DESCRIPTION OF THE TASK: Copy the data below from the line with "yellow trapezoid: rotated" through the end, including both of those lines, and leave out the pictures.

TASK INPUT:

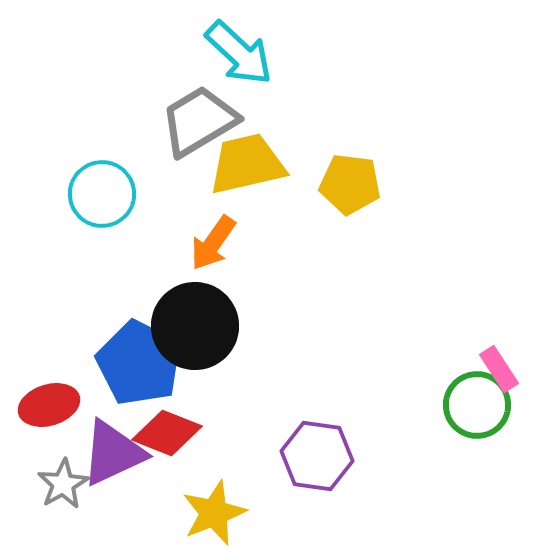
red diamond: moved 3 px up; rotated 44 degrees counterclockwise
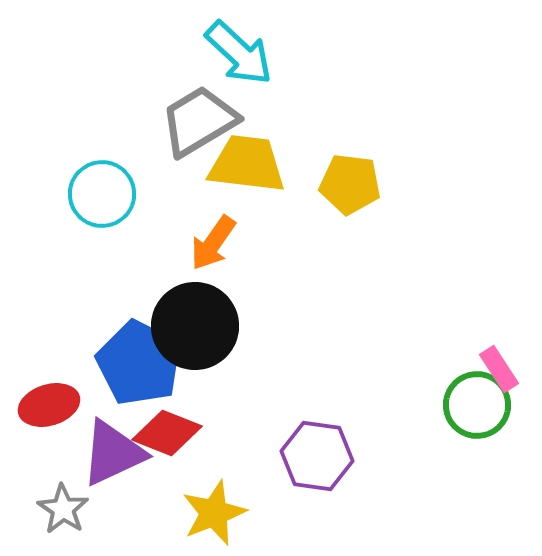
yellow trapezoid: rotated 20 degrees clockwise
gray star: moved 25 px down; rotated 9 degrees counterclockwise
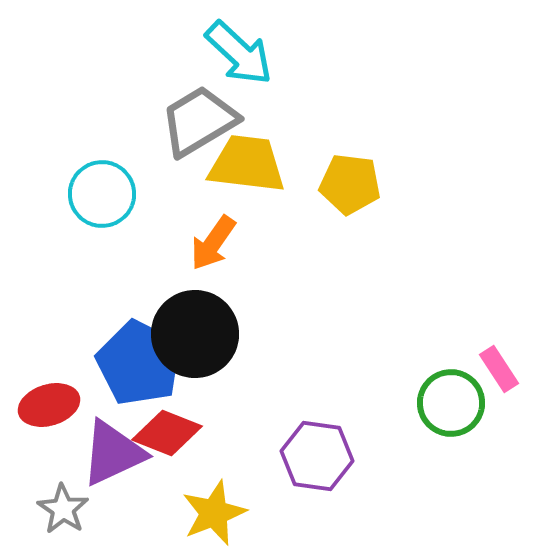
black circle: moved 8 px down
green circle: moved 26 px left, 2 px up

REPLY TO THE TASK:
yellow trapezoid: rotated 20 degrees clockwise
gray star: moved 25 px down; rotated 9 degrees counterclockwise
black circle: moved 8 px down
green circle: moved 26 px left, 2 px up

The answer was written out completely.